-- WORK REQUIRED --
The entries below hold a line with "R126: 100k (N7, N20) -> 51k (N7, N20)" and a line with "U103 pin out: N17 -> N1". Return those lines and all that lie between them, exactly and only.

-- RECORDS TO USE --
★ ★ ★ ★ ★
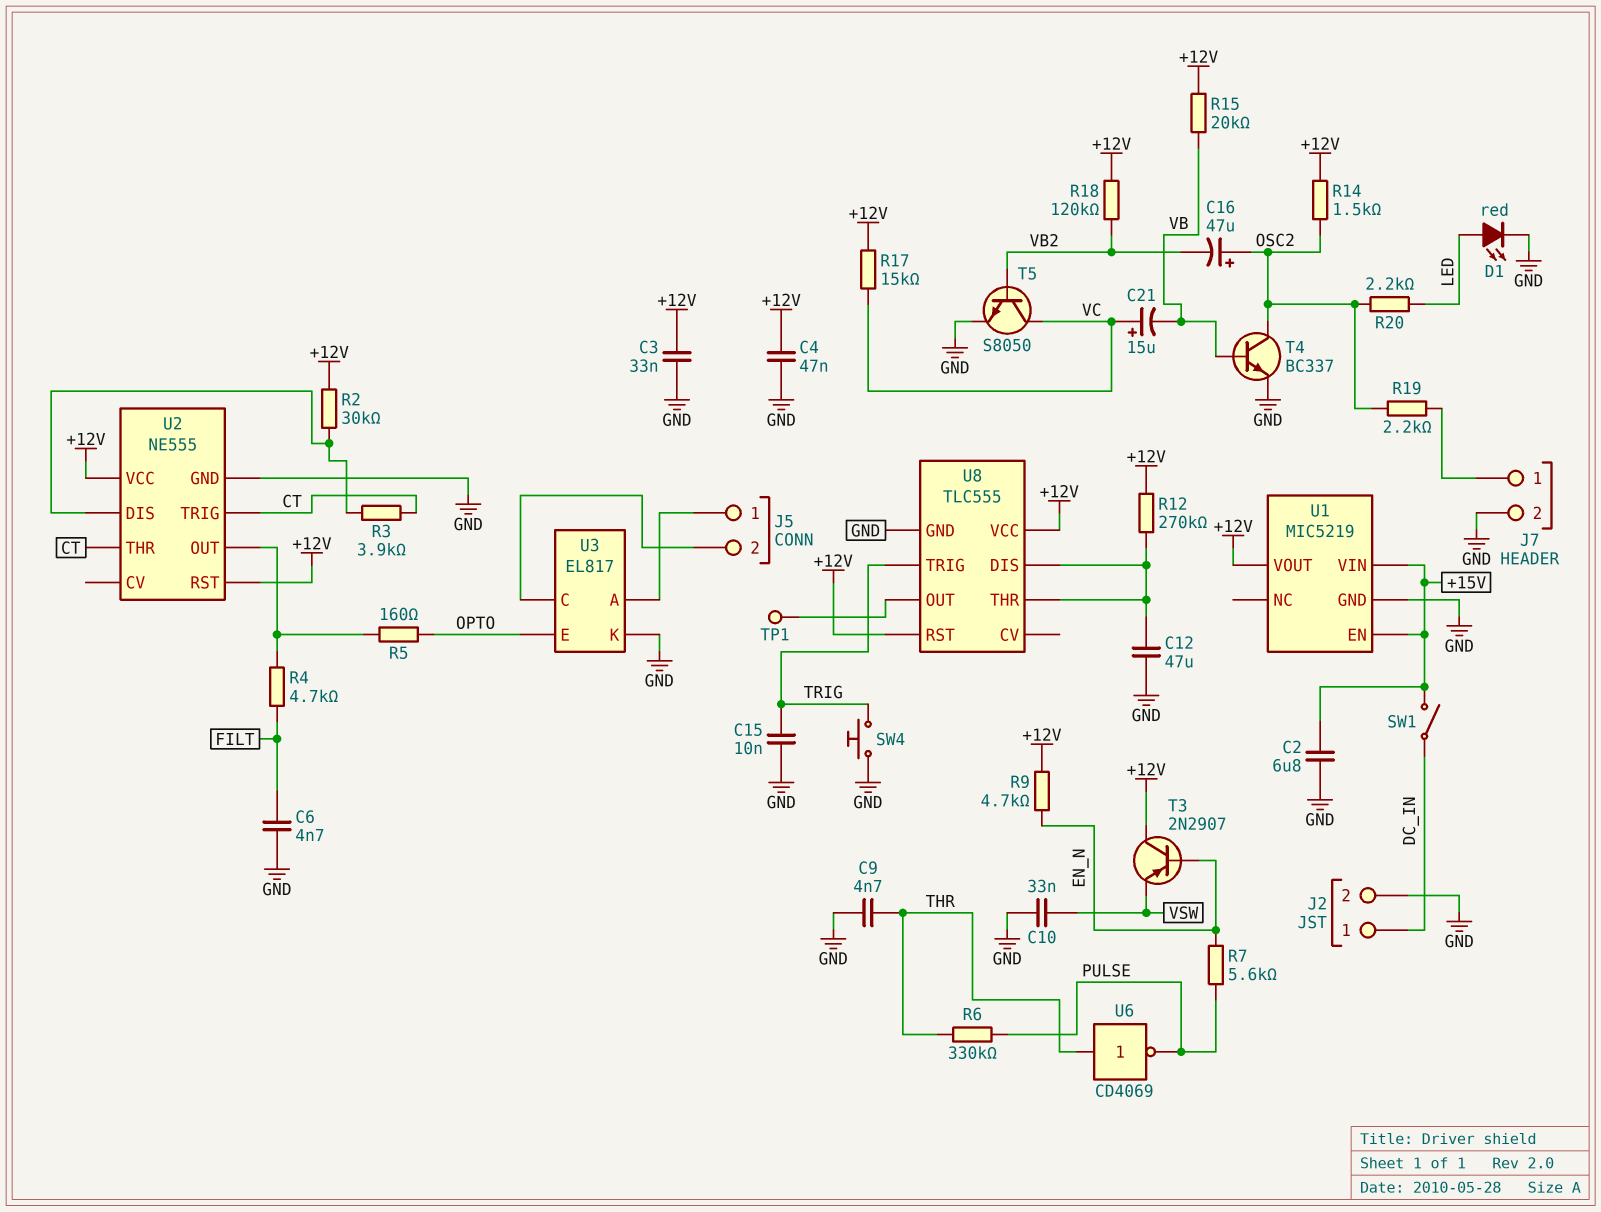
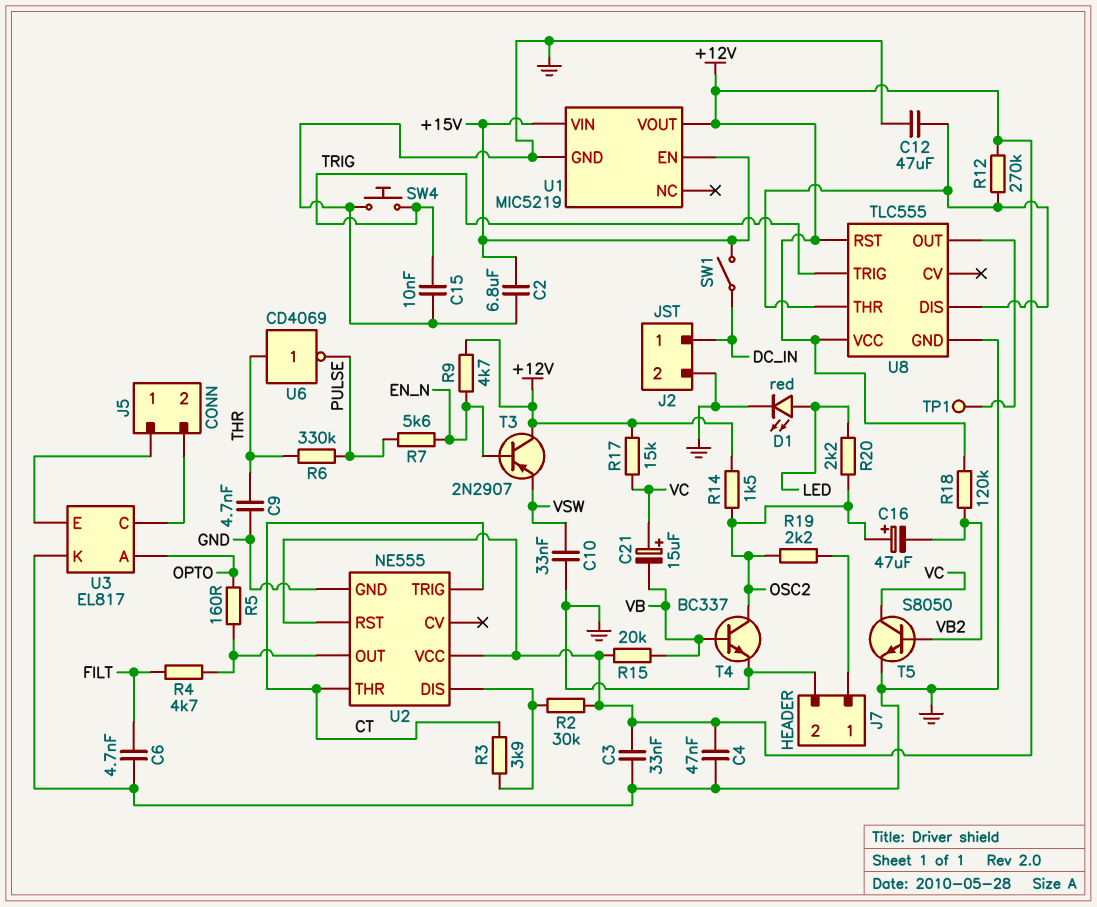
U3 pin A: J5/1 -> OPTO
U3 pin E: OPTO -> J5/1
★ ★ ★ ★ ★
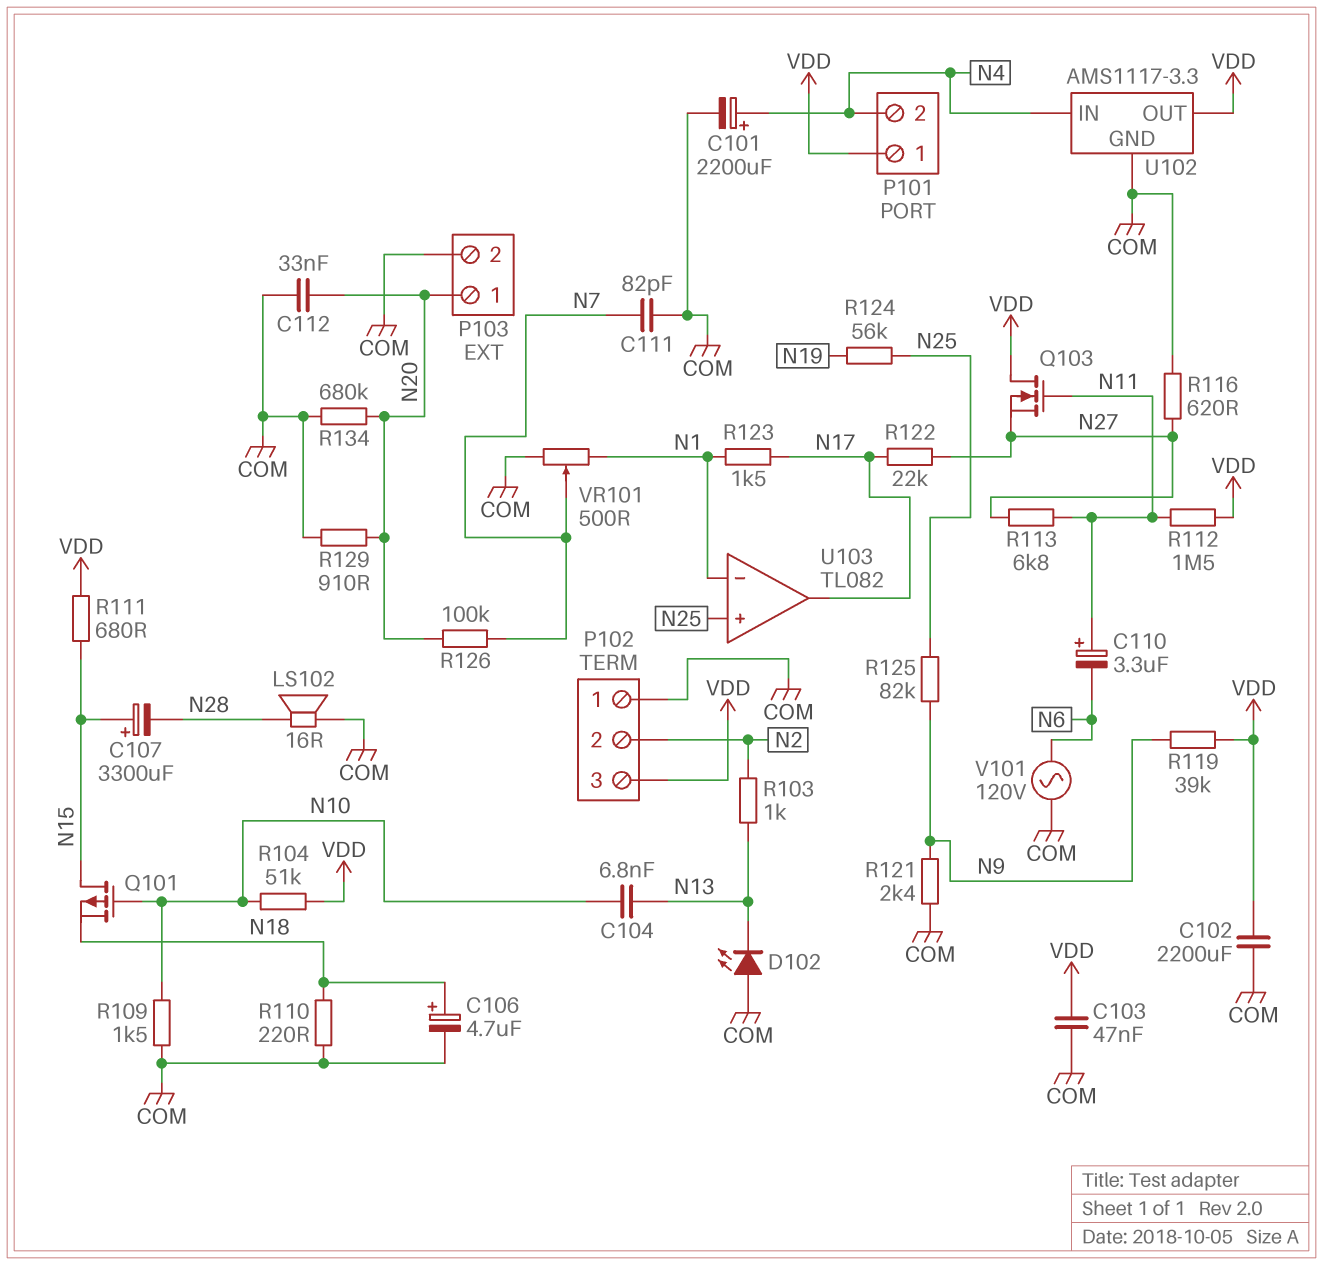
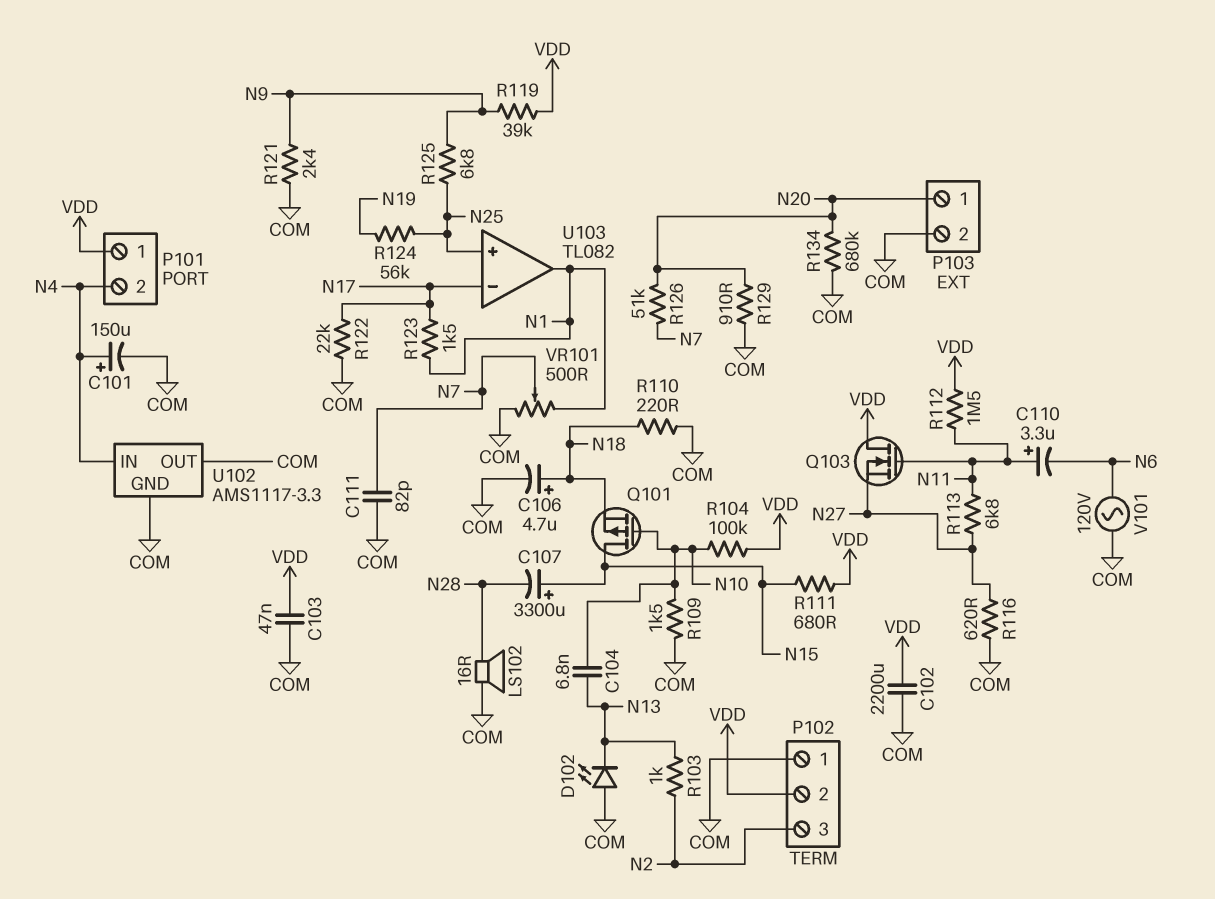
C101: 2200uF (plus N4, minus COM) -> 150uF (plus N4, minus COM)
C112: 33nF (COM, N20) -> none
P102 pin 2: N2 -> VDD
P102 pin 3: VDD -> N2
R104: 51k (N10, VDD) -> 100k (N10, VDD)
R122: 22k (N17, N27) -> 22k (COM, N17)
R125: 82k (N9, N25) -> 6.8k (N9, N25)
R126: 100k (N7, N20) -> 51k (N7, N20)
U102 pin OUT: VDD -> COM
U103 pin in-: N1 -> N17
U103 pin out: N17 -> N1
★ ★ ★ ★ ★
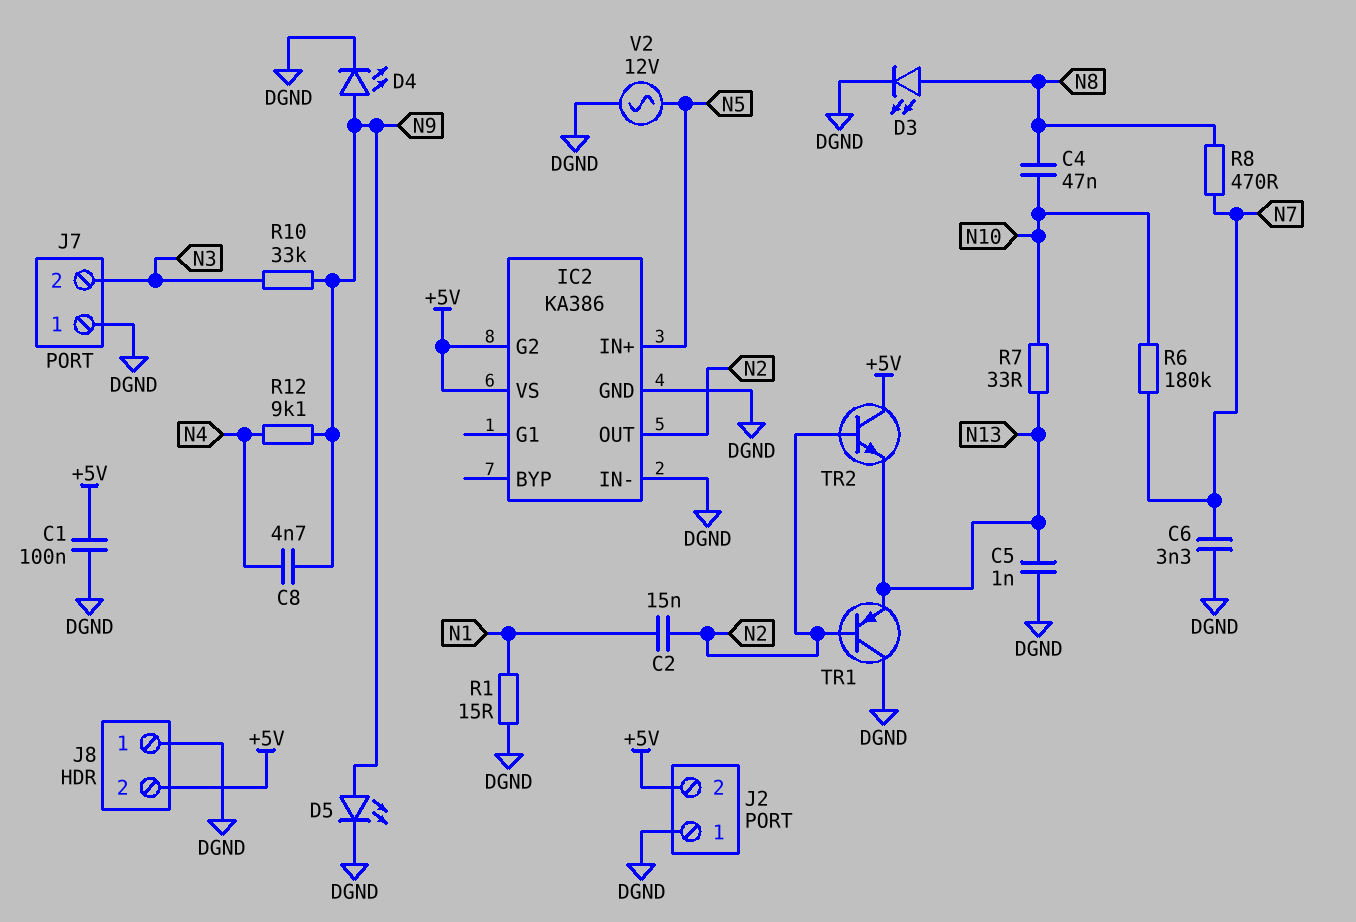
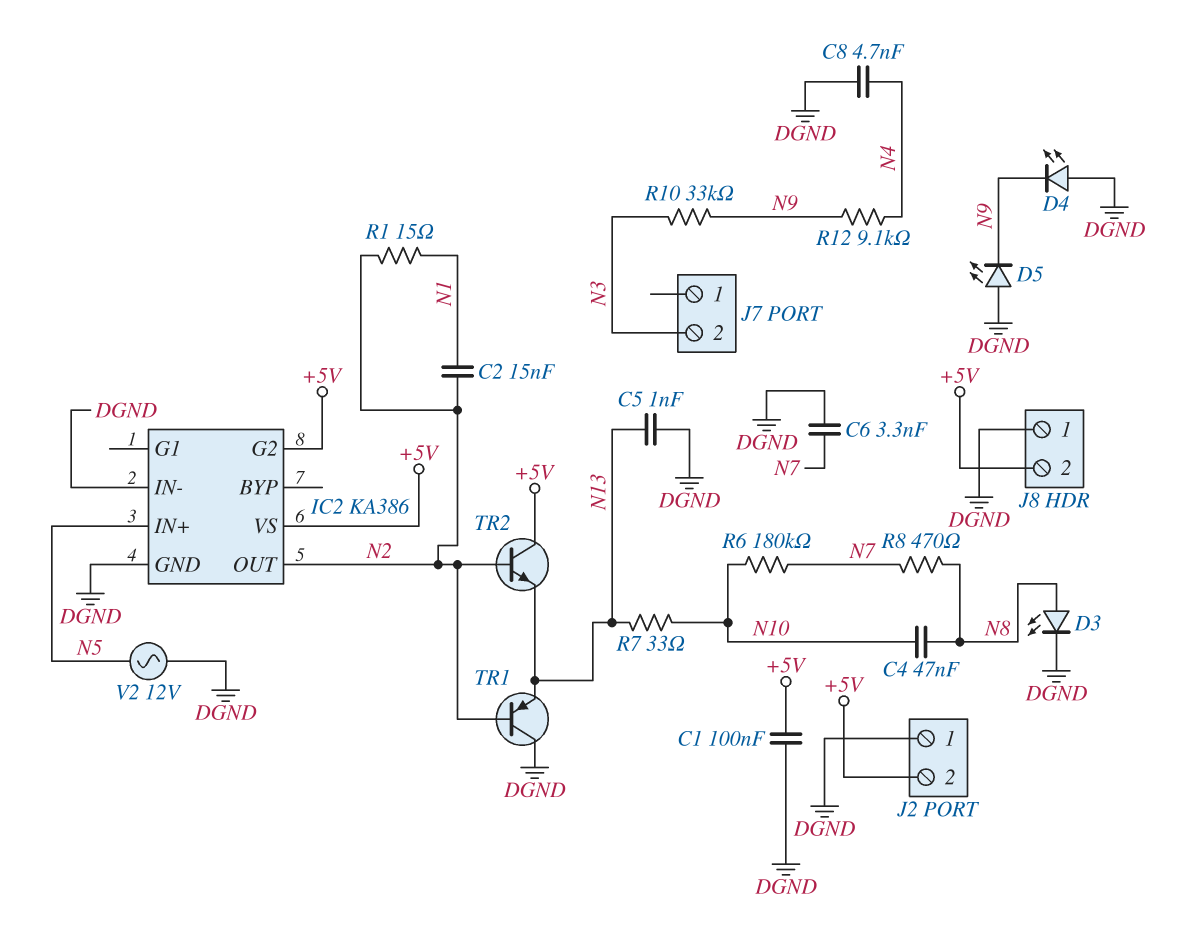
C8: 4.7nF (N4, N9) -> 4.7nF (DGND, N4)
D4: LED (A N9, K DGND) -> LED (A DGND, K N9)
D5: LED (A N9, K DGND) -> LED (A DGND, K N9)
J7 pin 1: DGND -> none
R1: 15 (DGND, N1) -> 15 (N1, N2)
★ ★ ★ ★ ★
-- RESPONSE TO THIS TASK --
R126: 100k (N7, N20) -> 51k (N7, N20)
U102 pin OUT: VDD -> COM
U103 pin in-: N1 -> N17
U103 pin out: N17 -> N1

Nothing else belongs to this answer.